## TASK DESCRIPTION
Your output is to consist only of the line containing "Someone carried the apple" and the lines after it, through the end of the data, reproduced exactly.

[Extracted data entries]
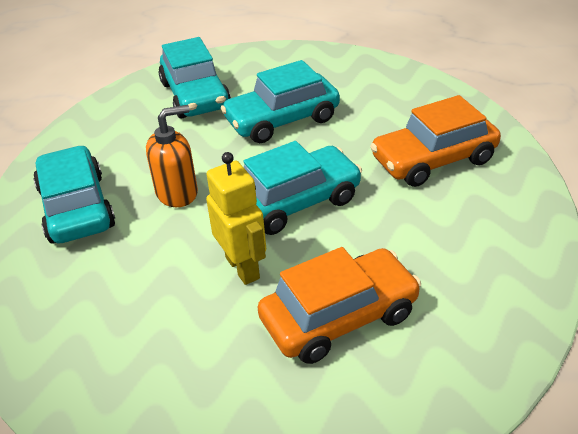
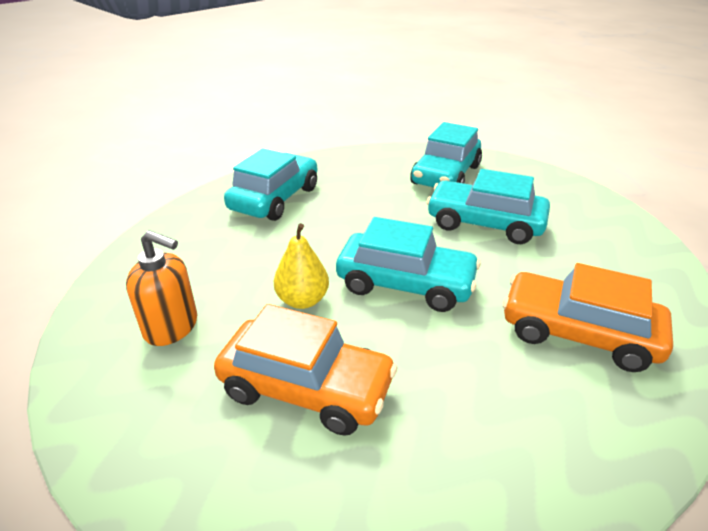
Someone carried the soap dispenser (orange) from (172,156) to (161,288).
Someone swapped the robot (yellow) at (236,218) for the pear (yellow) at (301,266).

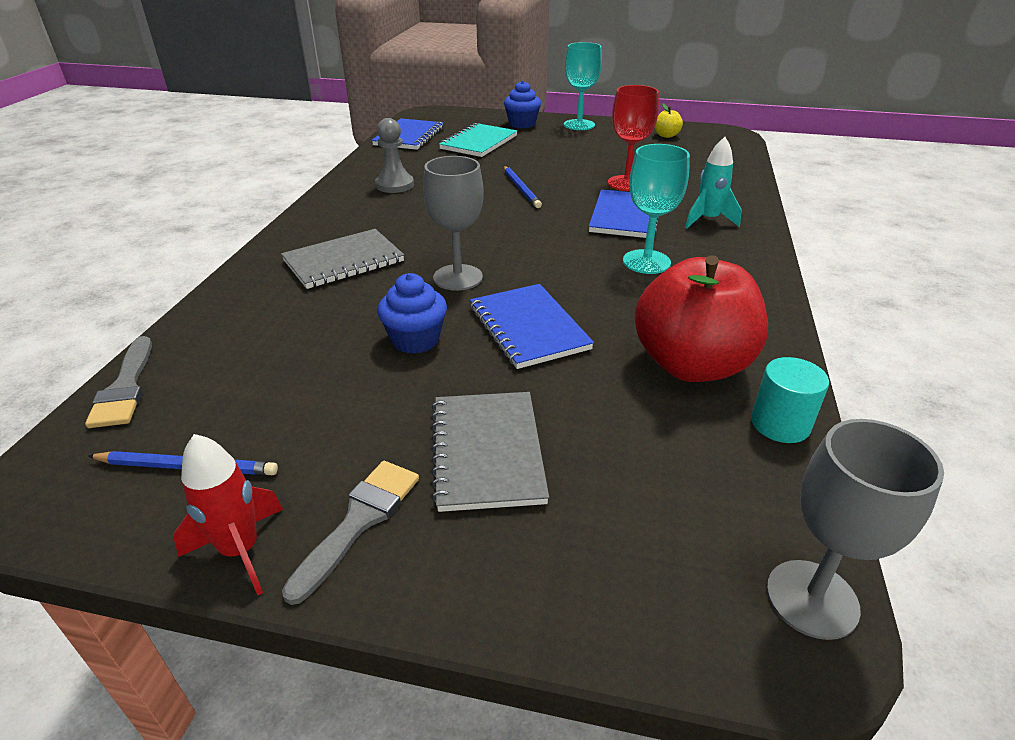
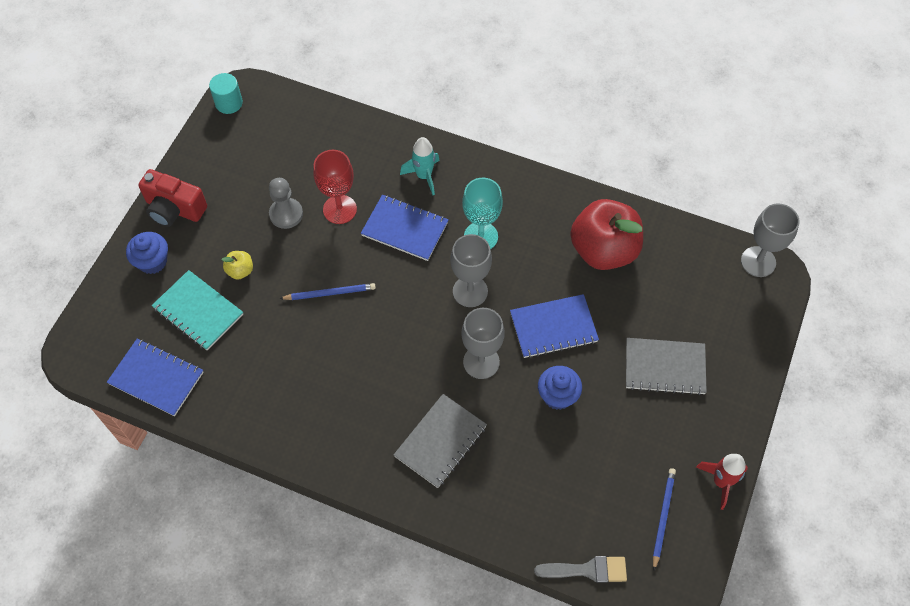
Someone swapped the goblet (turquoise) at (583,86) for the camera (red) at (172,198).
Someone carried the cylinder (turquoise) from (790,400) to (226,93).
Someone carried the apple (yellow) from (669,121) to (237,265).
Someone carried the pawn (grey) from (394,155) to (286,203).
Someone rotated the notebook (grey) at (342,259) by 60 degrees clockwise.
Someone put down the goblet (grey) at (471,270).
Someone took away the brush (grey) at (350,533).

## WRITTEN ANSWER
Someone carried the apple (yellow) from (669,121) to (237,265).
Someone carried the pawn (grey) from (394,155) to (286,203).
Someone rotated the notebook (grey) at (342,259) by 60 degrees clockwise.
Someone put down the goblet (grey) at (471,270).
Someone took away the brush (grey) at (350,533).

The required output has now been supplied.